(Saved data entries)
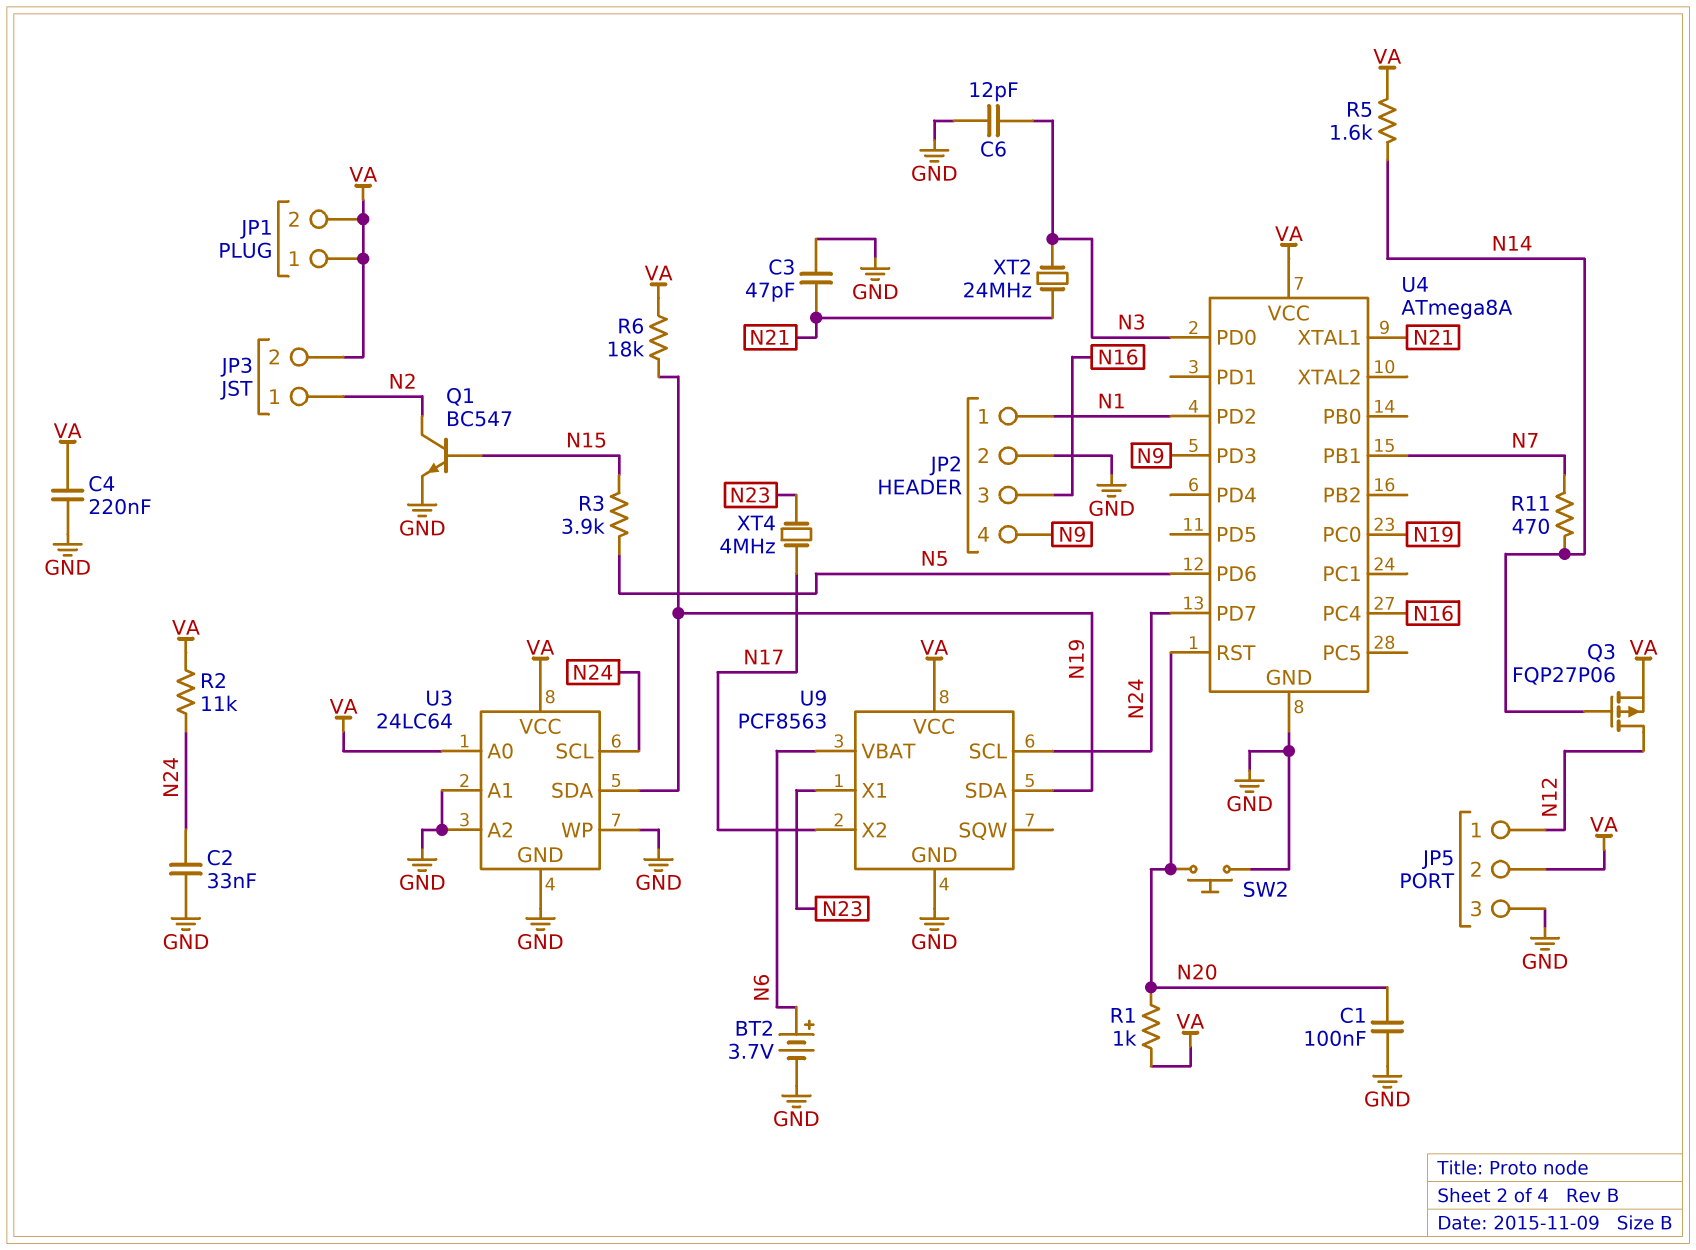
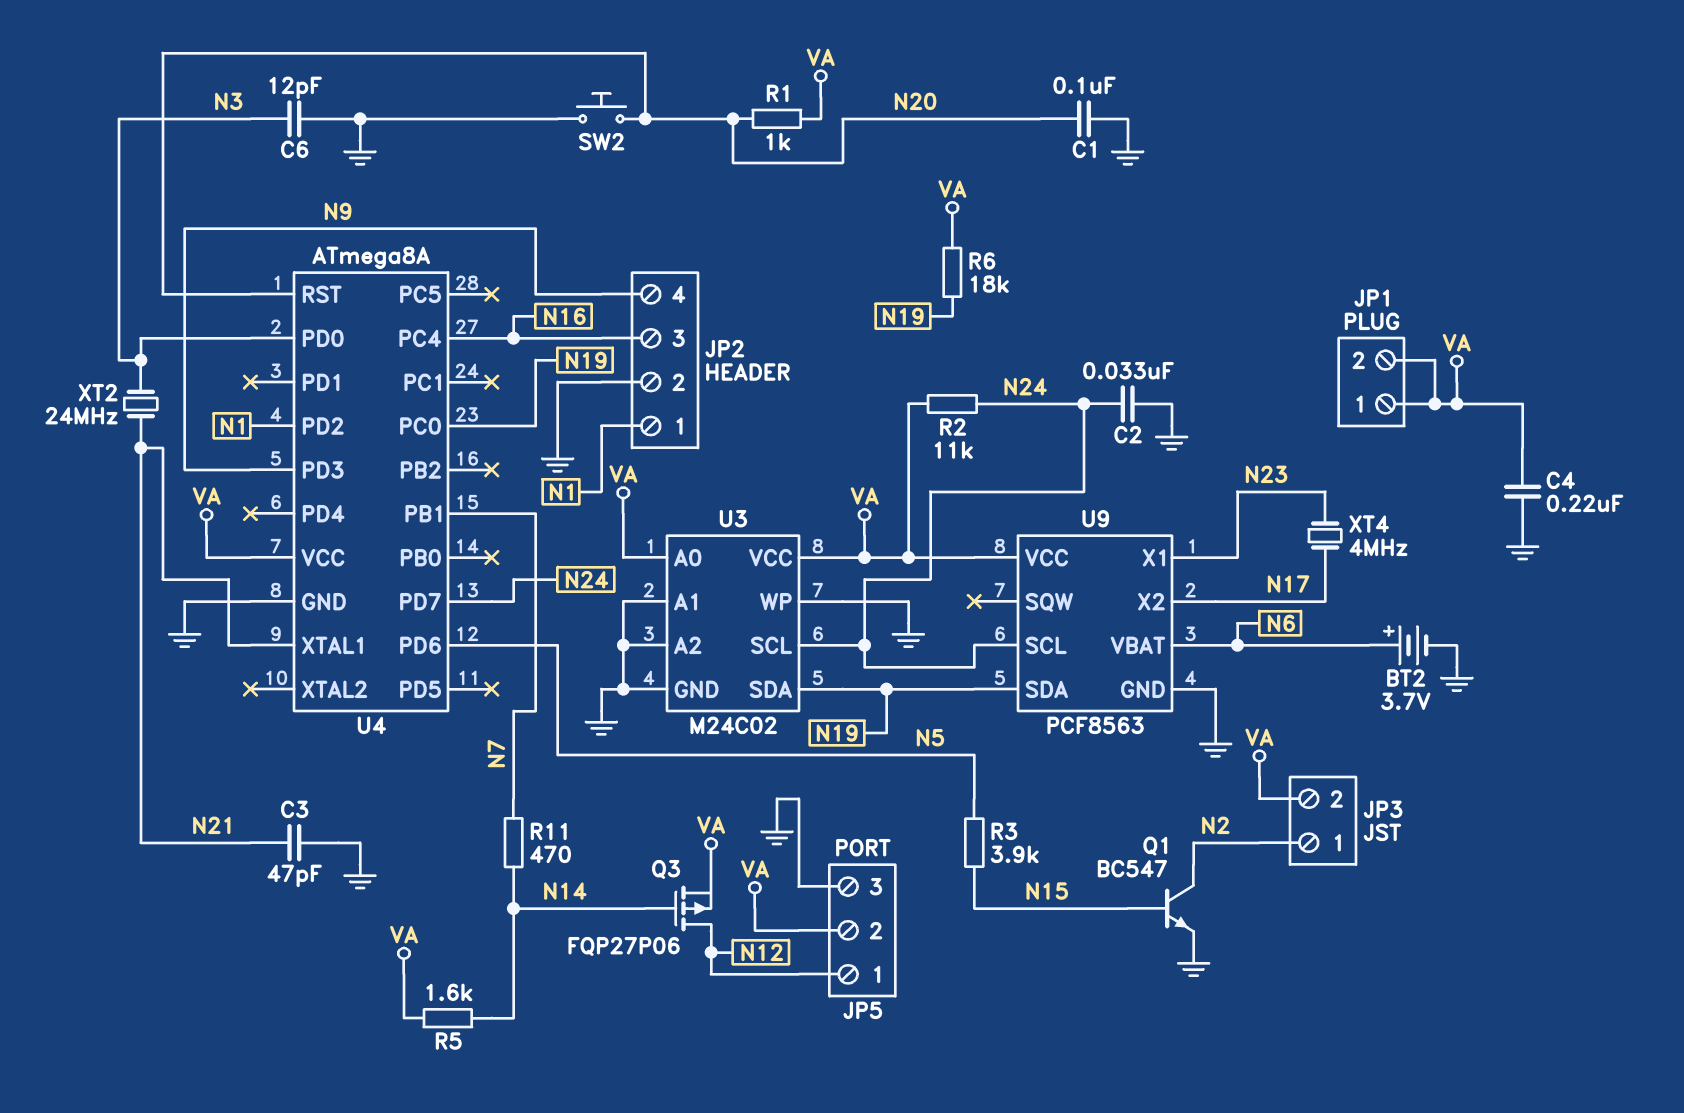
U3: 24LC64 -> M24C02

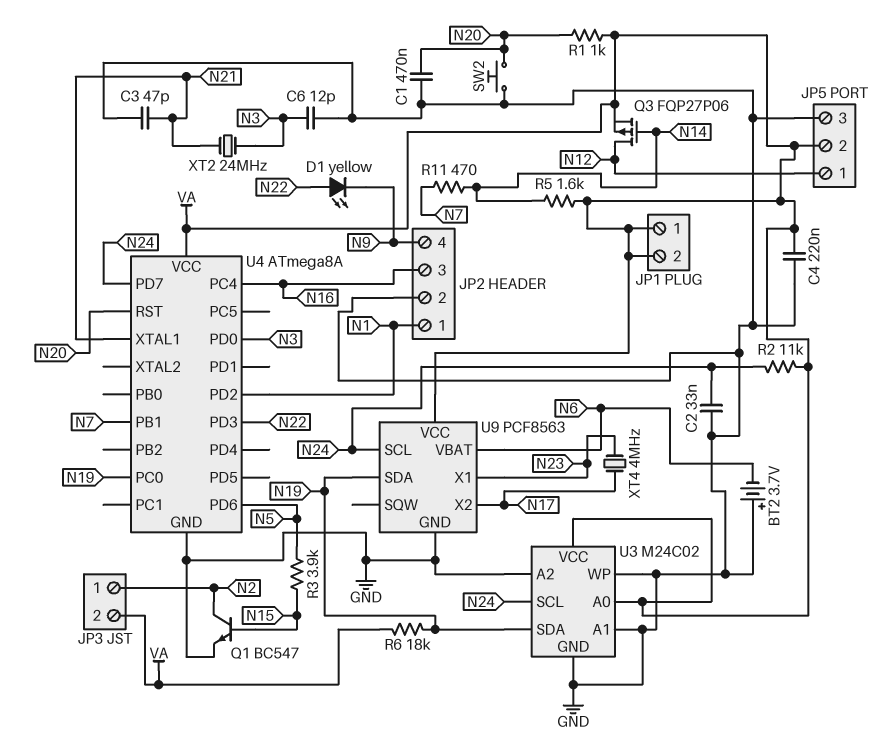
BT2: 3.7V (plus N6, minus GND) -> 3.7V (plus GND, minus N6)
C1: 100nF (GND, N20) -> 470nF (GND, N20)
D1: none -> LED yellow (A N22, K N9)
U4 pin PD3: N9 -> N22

§ **TASK STATEMENT**
An exact copy of the entries, without any pictures, is what the answer should be.

§ **COMPLETED EXERCISE**
U3: 24LC64 -> M24C02

BT2: 3.7V (plus N6, minus GND) -> 3.7V (plus GND, minus N6)
C1: 100nF (GND, N20) -> 470nF (GND, N20)
D1: none -> LED yellow (A N22, K N9)
U4 pin PD3: N9 -> N22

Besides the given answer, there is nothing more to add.